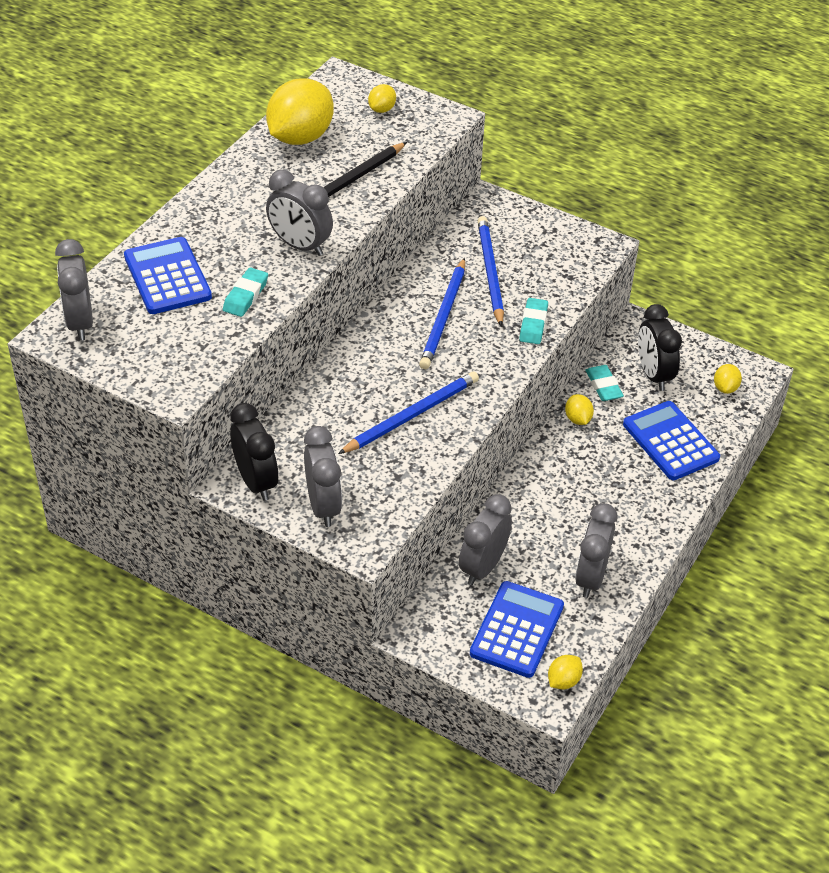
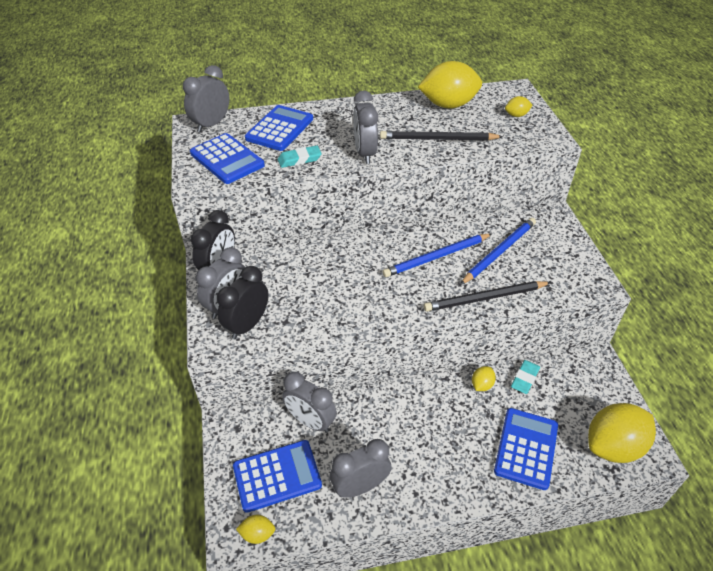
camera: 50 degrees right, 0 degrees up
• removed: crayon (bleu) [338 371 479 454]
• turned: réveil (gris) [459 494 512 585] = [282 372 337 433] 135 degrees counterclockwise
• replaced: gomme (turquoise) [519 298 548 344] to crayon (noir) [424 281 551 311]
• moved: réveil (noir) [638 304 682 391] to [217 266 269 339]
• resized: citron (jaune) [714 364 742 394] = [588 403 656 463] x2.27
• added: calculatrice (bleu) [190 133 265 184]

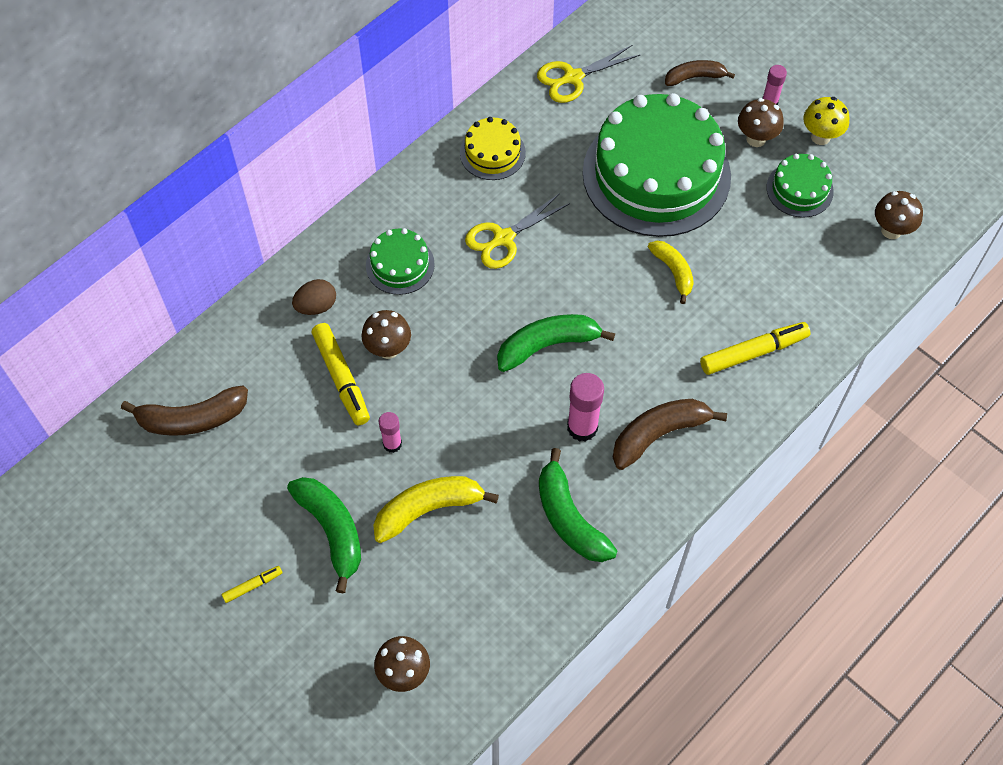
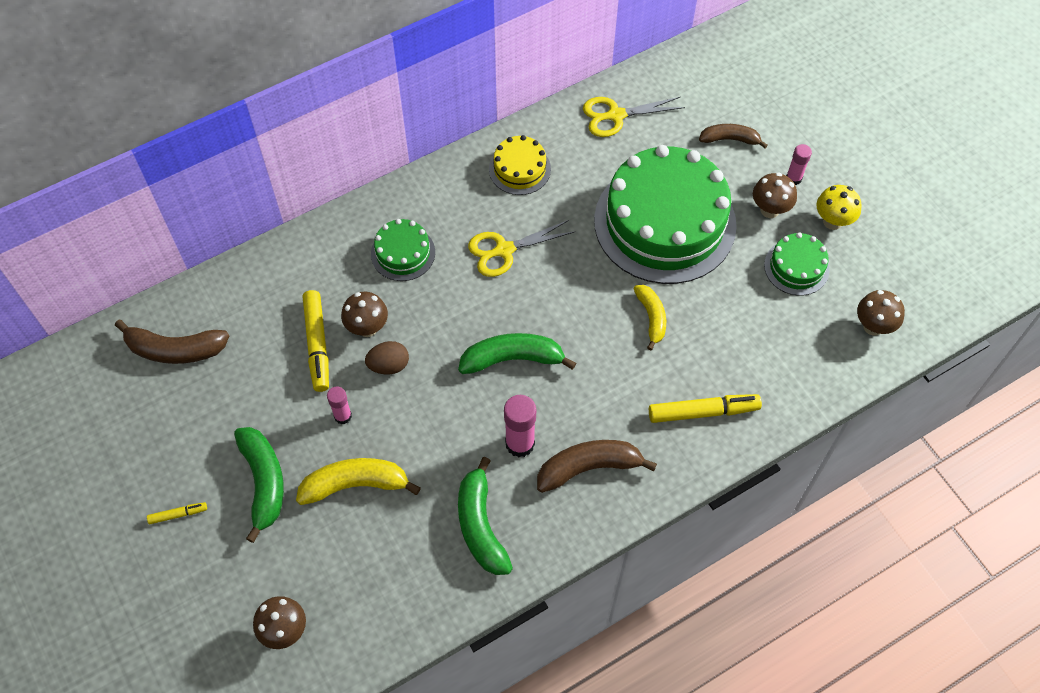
camera: 15 degrees right, 0 degrees up
• moved: œuf (marron) [292 279 336 315] to [365 341 409 374]

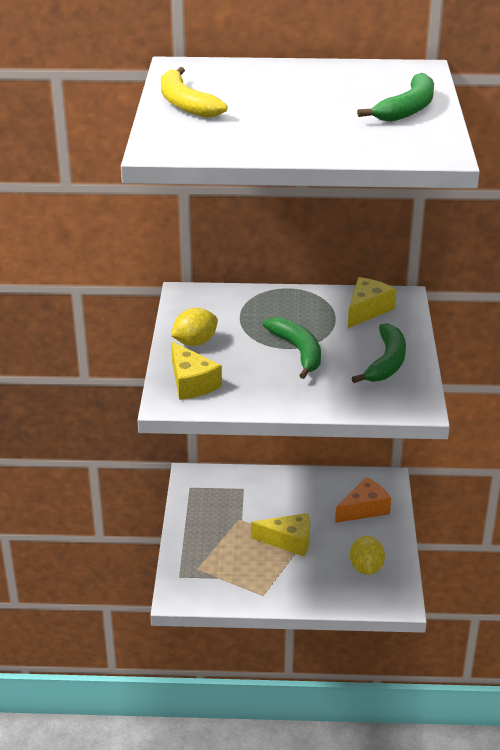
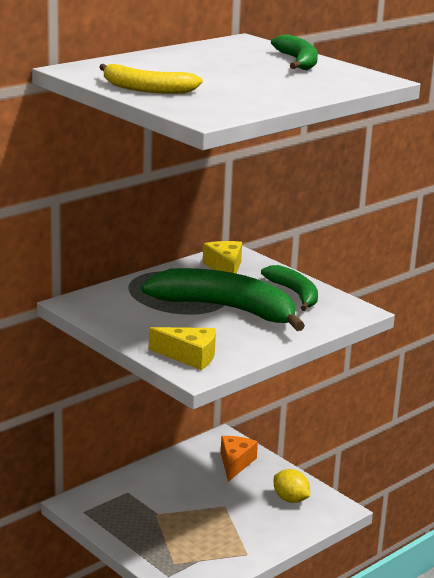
camera: 45 degrees left, 10 degrees down
• removed: citron (jaune) [171 308 218 346]
• removed: fromage (jaune) [251 513 310 556]
• resized: banane (vert) [263 317 321 379] = [141 268 305 331] x1.76

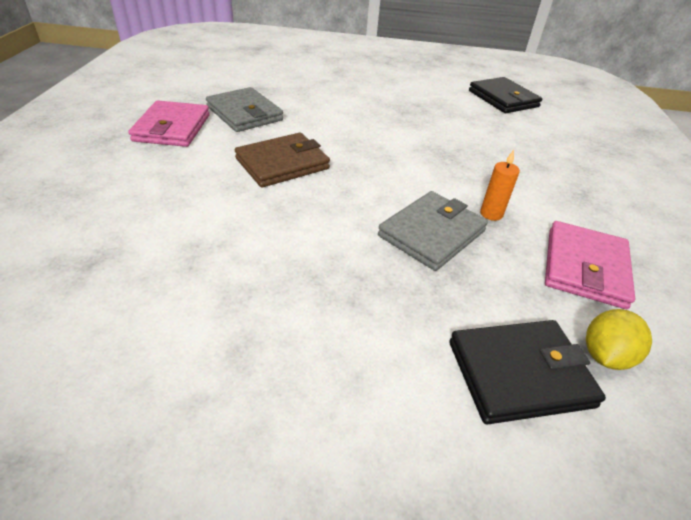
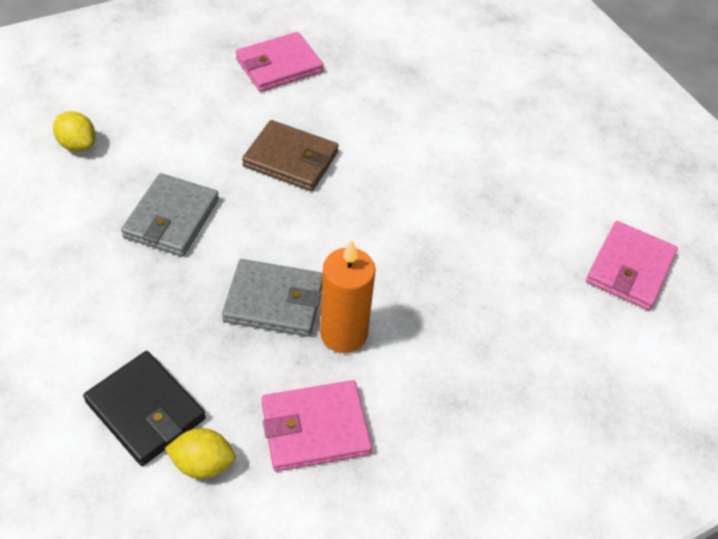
camera: 55 degrees right, 10 degrees up
• moved: portefeuille (gris) [206 87 283 132] to [121 173 219 257]
• recoloured: portefeuille (noir) [469 77 542 113] to portefeuille (rose) [586 221 678 310]
• resized: bougie (orange) [480 150 520 221] = [320 240 376 353] x1.91
• added: citron (jaune) [53 111 95 152]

**What is required:** Transcribe the listing above in full and exactly; no pictures belong in the copy.

**Answer to this problem:**
camera: 50 degrees right, 0 degrees up
• removed: crayon (bleu) [338 371 479 454]
• turned: réveil (gris) [459 494 512 585] = [282 372 337 433] 135 degrees counterclockwise
• replaced: gomme (turquoise) [519 298 548 344] to crayon (noir) [424 281 551 311]
• moved: réveil (noir) [638 304 682 391] to [217 266 269 339]
• resized: citron (jaune) [714 364 742 394] = [588 403 656 463] x2.27
• added: calculatrice (bleu) [190 133 265 184]

camera: 15 degrees right, 0 degrees up
• moved: œuf (marron) [292 279 336 315] to [365 341 409 374]

camera: 45 degrees left, 10 degrees down
• removed: citron (jaune) [171 308 218 346]
• removed: fromage (jaune) [251 513 310 556]
• resized: banane (vert) [263 317 321 379] = [141 268 305 331] x1.76

camera: 55 degrees right, 10 degrees up
• moved: portefeuille (gris) [206 87 283 132] to [121 173 219 257]
• recoloured: portefeuille (noir) [469 77 542 113] to portefeuille (rose) [586 221 678 310]
• resized: bougie (orange) [480 150 520 221] = [320 240 376 353] x1.91
• added: citron (jaune) [53 111 95 152]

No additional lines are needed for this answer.